** Opening Data extract block **

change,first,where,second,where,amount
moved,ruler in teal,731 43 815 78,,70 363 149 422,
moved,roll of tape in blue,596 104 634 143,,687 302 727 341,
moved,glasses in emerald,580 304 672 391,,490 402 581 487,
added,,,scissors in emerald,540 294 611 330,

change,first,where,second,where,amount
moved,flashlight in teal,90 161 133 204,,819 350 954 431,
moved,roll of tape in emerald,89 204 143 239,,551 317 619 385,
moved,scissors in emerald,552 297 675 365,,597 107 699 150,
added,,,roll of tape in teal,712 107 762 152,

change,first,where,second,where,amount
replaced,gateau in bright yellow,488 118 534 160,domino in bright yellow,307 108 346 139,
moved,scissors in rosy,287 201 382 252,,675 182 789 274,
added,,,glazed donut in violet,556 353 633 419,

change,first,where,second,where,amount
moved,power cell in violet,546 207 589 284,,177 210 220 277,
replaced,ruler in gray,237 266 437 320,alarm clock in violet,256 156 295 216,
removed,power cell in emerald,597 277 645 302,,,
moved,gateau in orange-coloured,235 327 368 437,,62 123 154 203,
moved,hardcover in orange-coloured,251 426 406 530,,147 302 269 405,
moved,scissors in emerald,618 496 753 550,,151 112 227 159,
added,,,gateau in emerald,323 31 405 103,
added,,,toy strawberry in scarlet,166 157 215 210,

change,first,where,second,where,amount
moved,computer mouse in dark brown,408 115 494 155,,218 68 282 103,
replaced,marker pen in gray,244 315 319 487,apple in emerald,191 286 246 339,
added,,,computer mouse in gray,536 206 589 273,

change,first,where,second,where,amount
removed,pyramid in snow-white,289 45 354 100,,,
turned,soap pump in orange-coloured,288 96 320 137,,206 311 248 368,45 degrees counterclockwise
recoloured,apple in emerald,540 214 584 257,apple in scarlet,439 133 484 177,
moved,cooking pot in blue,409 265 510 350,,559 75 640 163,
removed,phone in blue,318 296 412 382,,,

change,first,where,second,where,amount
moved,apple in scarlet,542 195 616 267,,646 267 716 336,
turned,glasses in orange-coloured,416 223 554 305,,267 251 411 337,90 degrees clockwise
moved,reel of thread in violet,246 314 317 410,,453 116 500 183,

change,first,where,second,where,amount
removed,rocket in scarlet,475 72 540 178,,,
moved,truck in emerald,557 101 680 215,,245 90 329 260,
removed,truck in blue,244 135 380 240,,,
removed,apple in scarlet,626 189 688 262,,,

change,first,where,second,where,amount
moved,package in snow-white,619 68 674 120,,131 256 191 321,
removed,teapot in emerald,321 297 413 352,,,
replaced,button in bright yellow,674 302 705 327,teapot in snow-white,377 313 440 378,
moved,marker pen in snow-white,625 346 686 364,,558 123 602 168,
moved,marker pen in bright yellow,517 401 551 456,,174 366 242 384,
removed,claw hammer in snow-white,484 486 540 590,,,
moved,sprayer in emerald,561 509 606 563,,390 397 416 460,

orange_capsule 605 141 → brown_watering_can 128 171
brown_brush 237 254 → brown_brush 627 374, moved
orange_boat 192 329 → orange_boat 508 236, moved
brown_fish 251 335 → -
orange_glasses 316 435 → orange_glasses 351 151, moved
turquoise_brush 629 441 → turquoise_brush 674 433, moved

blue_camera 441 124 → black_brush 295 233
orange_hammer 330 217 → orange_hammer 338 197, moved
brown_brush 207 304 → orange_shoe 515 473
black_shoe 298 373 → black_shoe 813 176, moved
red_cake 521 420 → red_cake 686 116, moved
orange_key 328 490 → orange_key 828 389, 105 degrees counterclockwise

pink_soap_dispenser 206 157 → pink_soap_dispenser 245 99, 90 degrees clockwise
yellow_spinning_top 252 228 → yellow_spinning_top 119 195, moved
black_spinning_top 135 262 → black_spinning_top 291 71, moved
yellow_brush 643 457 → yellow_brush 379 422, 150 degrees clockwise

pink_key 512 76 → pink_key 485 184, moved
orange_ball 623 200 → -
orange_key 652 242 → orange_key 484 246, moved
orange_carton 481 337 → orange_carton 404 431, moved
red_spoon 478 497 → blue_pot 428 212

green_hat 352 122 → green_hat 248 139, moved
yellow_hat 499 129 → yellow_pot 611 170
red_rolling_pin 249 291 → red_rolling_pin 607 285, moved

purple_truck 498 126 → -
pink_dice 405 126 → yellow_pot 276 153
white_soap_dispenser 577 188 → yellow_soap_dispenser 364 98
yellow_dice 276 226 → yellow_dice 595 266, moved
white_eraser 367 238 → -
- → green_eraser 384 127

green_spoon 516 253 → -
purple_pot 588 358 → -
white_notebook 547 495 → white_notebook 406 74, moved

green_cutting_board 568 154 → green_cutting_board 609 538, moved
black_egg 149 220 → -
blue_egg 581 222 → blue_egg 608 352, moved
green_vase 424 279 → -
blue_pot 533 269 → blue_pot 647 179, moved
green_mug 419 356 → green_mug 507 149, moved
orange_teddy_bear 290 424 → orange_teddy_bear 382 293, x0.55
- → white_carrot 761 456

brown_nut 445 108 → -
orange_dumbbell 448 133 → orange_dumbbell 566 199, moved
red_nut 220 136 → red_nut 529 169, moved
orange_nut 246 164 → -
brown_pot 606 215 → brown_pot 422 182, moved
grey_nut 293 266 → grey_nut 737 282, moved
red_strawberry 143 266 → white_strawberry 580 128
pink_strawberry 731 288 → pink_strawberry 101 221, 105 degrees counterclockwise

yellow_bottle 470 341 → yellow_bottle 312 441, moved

** Closing Data extract block **

**What is required:**
Would you restate the whole listing word for word?

**Answer to this exercise:**
change,first,where,second,where,amount
moved,ruler in teal,731 43 815 78,,70 363 149 422,
moved,roll of tape in blue,596 104 634 143,,687 302 727 341,
moved,glasses in emerald,580 304 672 391,,490 402 581 487,
added,,,scissors in emerald,540 294 611 330,

change,first,where,second,where,amount
moved,flashlight in teal,90 161 133 204,,819 350 954 431,
moved,roll of tape in emerald,89 204 143 239,,551 317 619 385,
moved,scissors in emerald,552 297 675 365,,597 107 699 150,
added,,,roll of tape in teal,712 107 762 152,

change,first,where,second,where,amount
replaced,gateau in bright yellow,488 118 534 160,domino in bright yellow,307 108 346 139,
moved,scissors in rosy,287 201 382 252,,675 182 789 274,
added,,,glazed donut in violet,556 353 633 419,

change,first,where,second,where,amount
moved,power cell in violet,546 207 589 284,,177 210 220 277,
replaced,ruler in gray,237 266 437 320,alarm clock in violet,256 156 295 216,
removed,power cell in emerald,597 277 645 302,,,
moved,gateau in orange-coloured,235 327 368 437,,62 123 154 203,
moved,hardcover in orange-coloured,251 426 406 530,,147 302 269 405,
moved,scissors in emerald,618 496 753 550,,151 112 227 159,
added,,,gateau in emerald,323 31 405 103,
added,,,toy strawberry in scarlet,166 157 215 210,

change,first,where,second,where,amount
moved,computer mouse in dark brown,408 115 494 155,,218 68 282 103,
replaced,marker pen in gray,244 315 319 487,apple in emerald,191 286 246 339,
added,,,computer mouse in gray,536 206 589 273,

change,first,where,second,where,amount
removed,pyramid in snow-white,289 45 354 100,,,
turned,soap pump in orange-coloured,288 96 320 137,,206 311 248 368,45 degrees counterclockwise
recoloured,apple in emerald,540 214 584 257,apple in scarlet,439 133 484 177,
moved,cooking pot in blue,409 265 510 350,,559 75 640 163,
removed,phone in blue,318 296 412 382,,,

change,first,where,second,where,amount
moved,apple in scarlet,542 195 616 267,,646 267 716 336,
turned,glasses in orange-coloured,416 223 554 305,,267 251 411 337,90 degrees clockwise
moved,reel of thread in violet,246 314 317 410,,453 116 500 183,

change,first,where,second,where,amount
removed,rocket in scarlet,475 72 540 178,,,
moved,truck in emerald,557 101 680 215,,245 90 329 260,
removed,truck in blue,244 135 380 240,,,
removed,apple in scarlet,626 189 688 262,,,

change,first,where,second,where,amount
moved,package in snow-white,619 68 674 120,,131 256 191 321,
removed,teapot in emerald,321 297 413 352,,,
replaced,button in bright yellow,674 302 705 327,teapot in snow-white,377 313 440 378,
moved,marker pen in snow-white,625 346 686 364,,558 123 602 168,
moved,marker pen in bright yellow,517 401 551 456,,174 366 242 384,
removed,claw hammer in snow-white,484 486 540 590,,,
moved,sprayer in emerald,561 509 606 563,,390 397 416 460,

orange_capsule 605 141 → brown_watering_can 128 171
brown_brush 237 254 → brown_brush 627 374, moved
orange_boat 192 329 → orange_boat 508 236, moved
brown_fish 251 335 → -
orange_glasses 316 435 → orange_glasses 351 151, moved
turquoise_brush 629 441 → turquoise_brush 674 433, moved

blue_camera 441 124 → black_brush 295 233
orange_hammer 330 217 → orange_hammer 338 197, moved
brown_brush 207 304 → orange_shoe 515 473
black_shoe 298 373 → black_shoe 813 176, moved
red_cake 521 420 → red_cake 686 116, moved
orange_key 328 490 → orange_key 828 389, 105 degrees counterclockwise

pink_soap_dispenser 206 157 → pink_soap_dispenser 245 99, 90 degrees clockwise
yellow_spinning_top 252 228 → yellow_spinning_top 119 195, moved
black_spinning_top 135 262 → black_spinning_top 291 71, moved
yellow_brush 643 457 → yellow_brush 379 422, 150 degrees clockwise

pink_key 512 76 → pink_key 485 184, moved
orange_ball 623 200 → -
orange_key 652 242 → orange_key 484 246, moved
orange_carton 481 337 → orange_carton 404 431, moved
red_spoon 478 497 → blue_pot 428 212

green_hat 352 122 → green_hat 248 139, moved
yellow_hat 499 129 → yellow_pot 611 170
red_rolling_pin 249 291 → red_rolling_pin 607 285, moved

purple_truck 498 126 → -
pink_dice 405 126 → yellow_pot 276 153
white_soap_dispenser 577 188 → yellow_soap_dispenser 364 98
yellow_dice 276 226 → yellow_dice 595 266, moved
white_eraser 367 238 → -
- → green_eraser 384 127

green_spoon 516 253 → -
purple_pot 588 358 → -
white_notebook 547 495 → white_notebook 406 74, moved

green_cutting_board 568 154 → green_cutting_board 609 538, moved
black_egg 149 220 → -
blue_egg 581 222 → blue_egg 608 352, moved
green_vase 424 279 → -
blue_pot 533 269 → blue_pot 647 179, moved
green_mug 419 356 → green_mug 507 149, moved
orange_teddy_bear 290 424 → orange_teddy_bear 382 293, x0.55
- → white_carrot 761 456

brown_nut 445 108 → -
orange_dumbbell 448 133 → orange_dumbbell 566 199, moved
red_nut 220 136 → red_nut 529 169, moved
orange_nut 246 164 → -
brown_pot 606 215 → brown_pot 422 182, moved
grey_nut 293 266 → grey_nut 737 282, moved
red_strawberry 143 266 → white_strawberry 580 128
pink_strawberry 731 288 → pink_strawberry 101 221, 105 degrees counterclockwise

yellow_bottle 470 341 → yellow_bottle 312 441, moved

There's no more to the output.